_What to produce_
Write every record out again exactly, and keep images out of it.
(The records Opens)
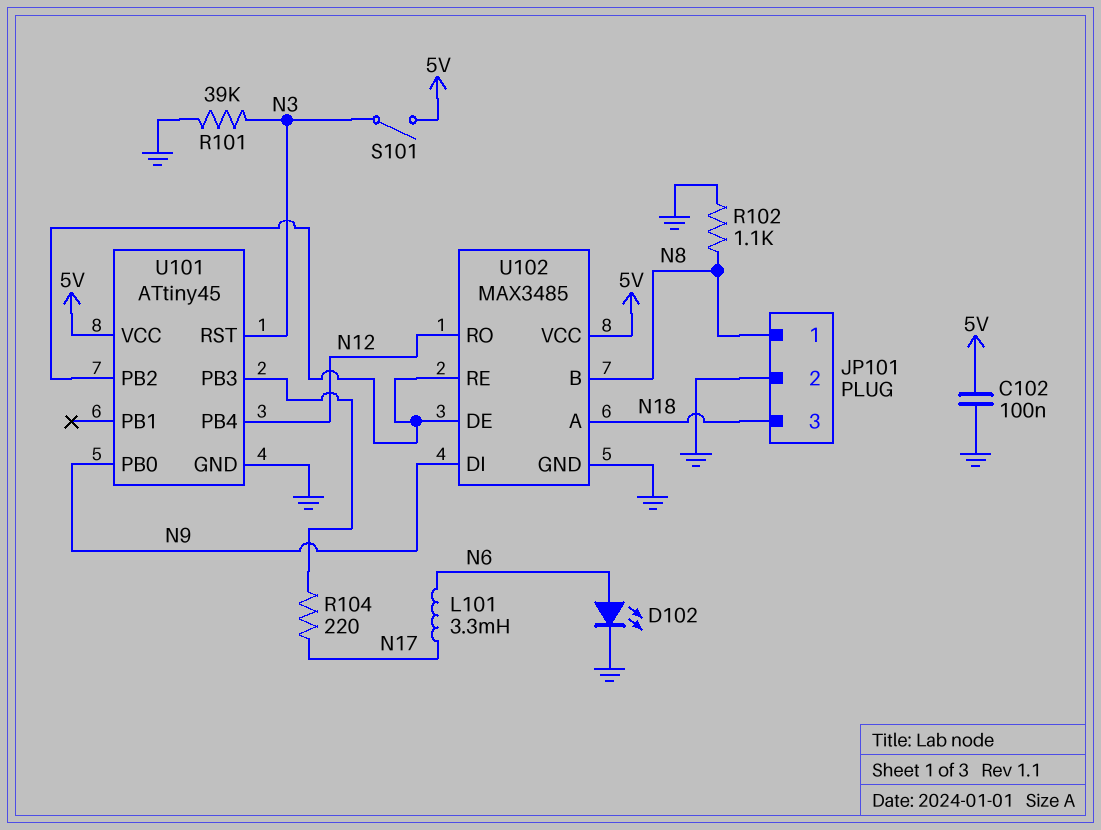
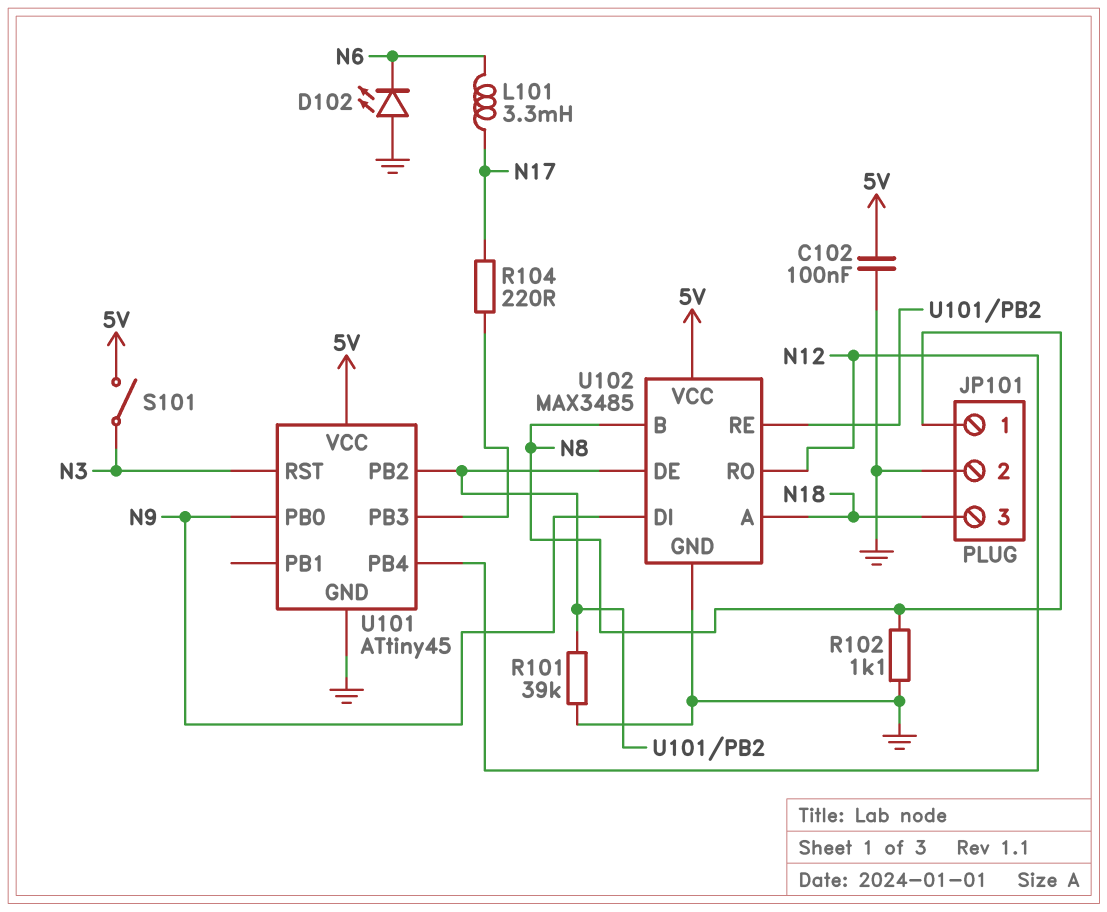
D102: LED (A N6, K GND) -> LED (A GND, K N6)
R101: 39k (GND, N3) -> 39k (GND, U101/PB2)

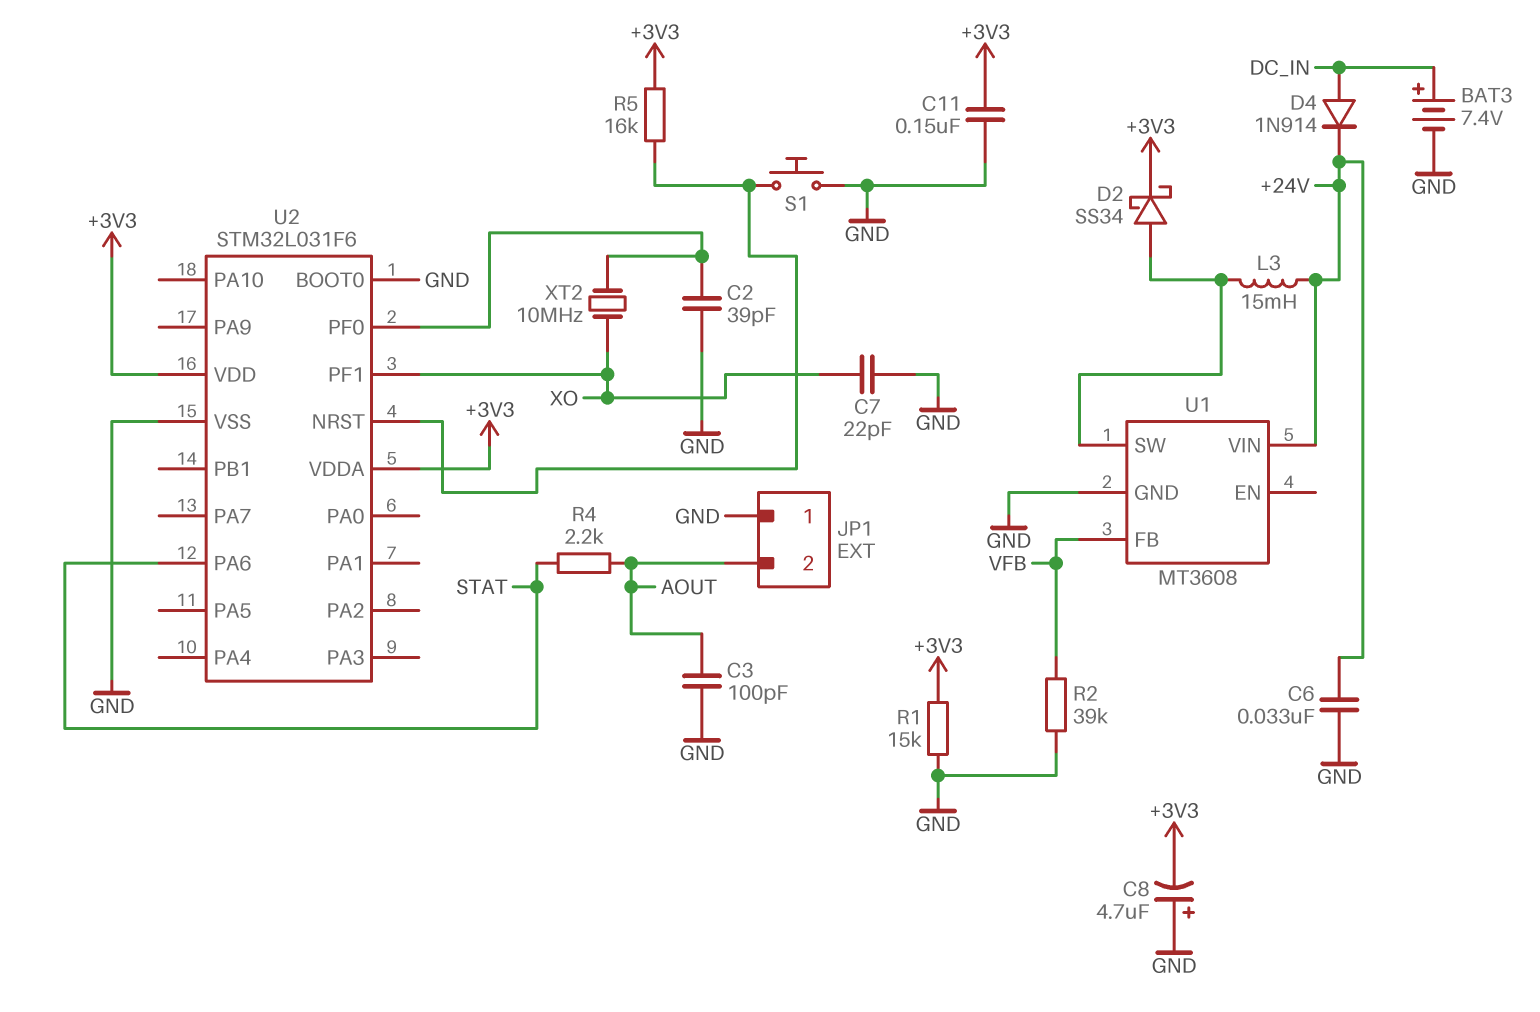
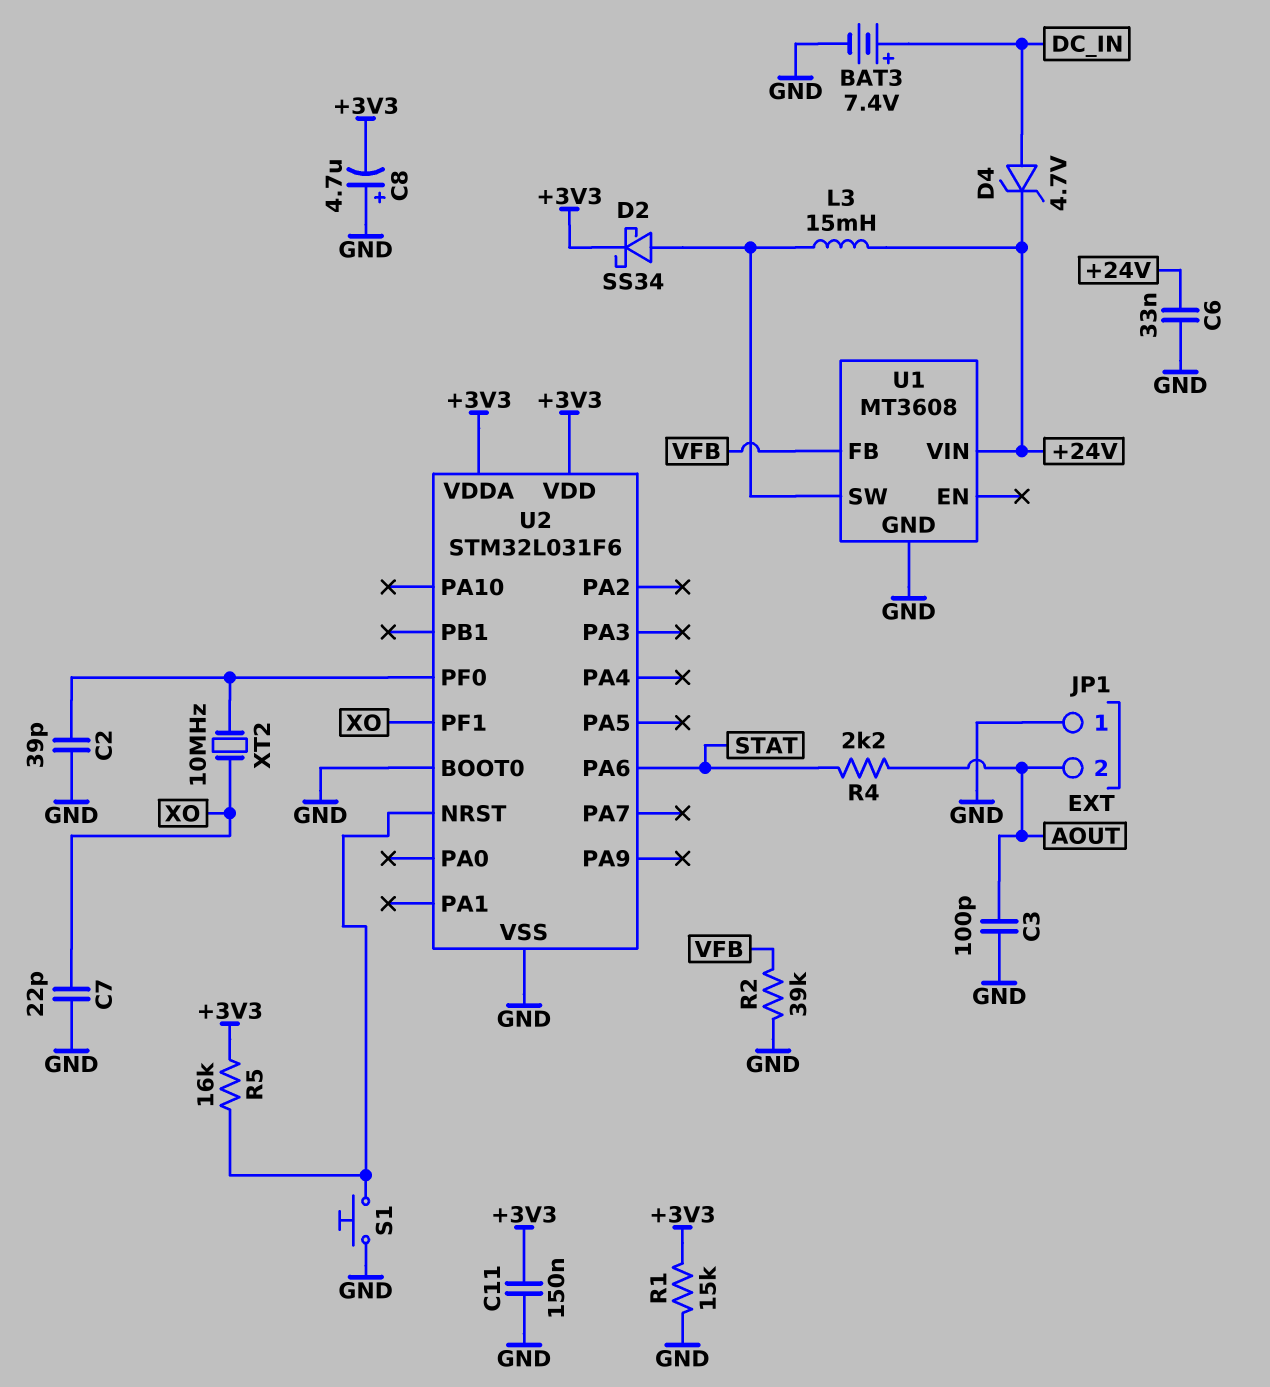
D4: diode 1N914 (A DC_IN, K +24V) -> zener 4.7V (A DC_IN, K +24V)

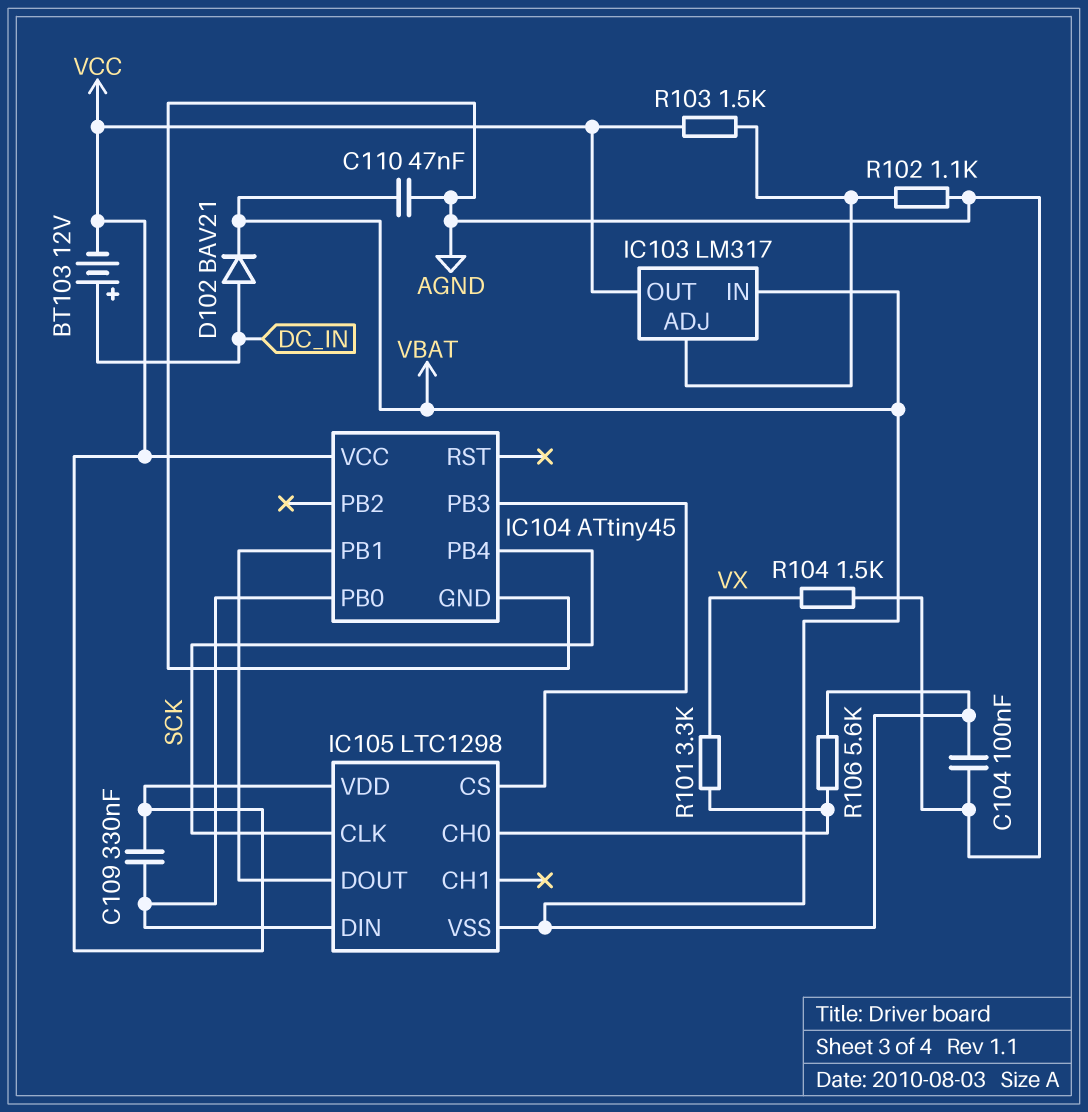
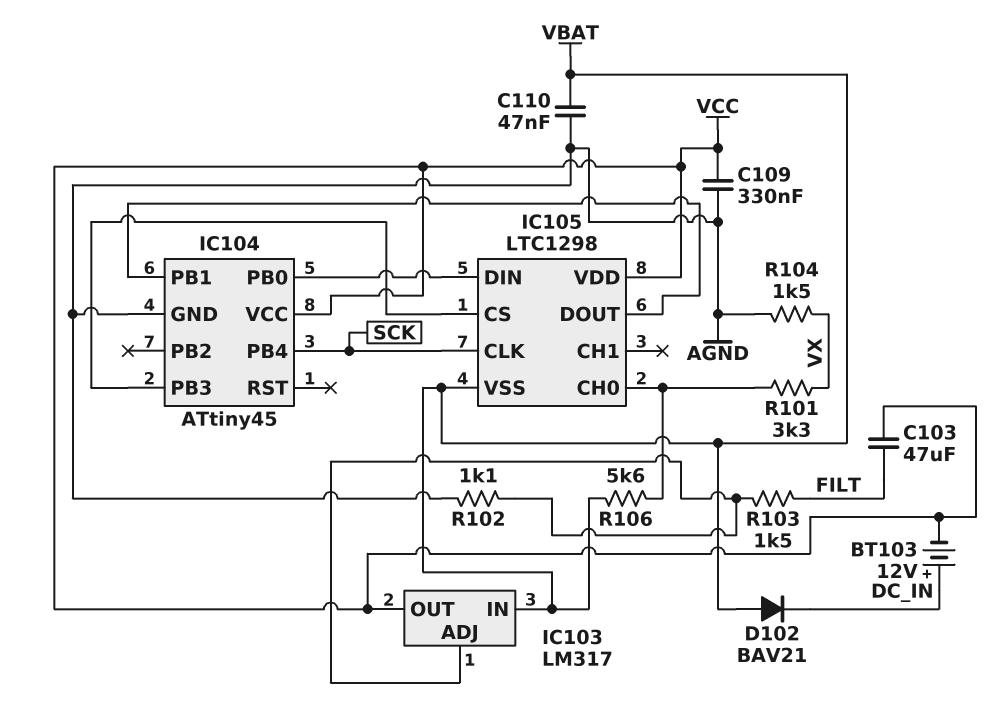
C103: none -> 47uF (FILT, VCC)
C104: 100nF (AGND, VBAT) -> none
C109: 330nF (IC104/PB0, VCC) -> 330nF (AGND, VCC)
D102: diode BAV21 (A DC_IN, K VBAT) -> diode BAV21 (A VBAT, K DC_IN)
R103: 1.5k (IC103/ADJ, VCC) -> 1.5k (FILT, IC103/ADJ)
(The records Closes)
_Result of this exercise_
D102: LED (A N6, K GND) -> LED (A GND, K N6)
R101: 39k (GND, N3) -> 39k (GND, U101/PB2)

D4: diode 1N914 (A DC_IN, K +24V) -> zener 4.7V (A DC_IN, K +24V)

C103: none -> 47uF (FILT, VCC)
C104: 100nF (AGND, VBAT) -> none
C109: 330nF (IC104/PB0, VCC) -> 330nF (AGND, VCC)
D102: diode BAV21 (A DC_IN, K VBAT) -> diode BAV21 (A VBAT, K DC_IN)
R103: 1.5k (IC103/ADJ, VCC) -> 1.5k (FILT, IC103/ADJ)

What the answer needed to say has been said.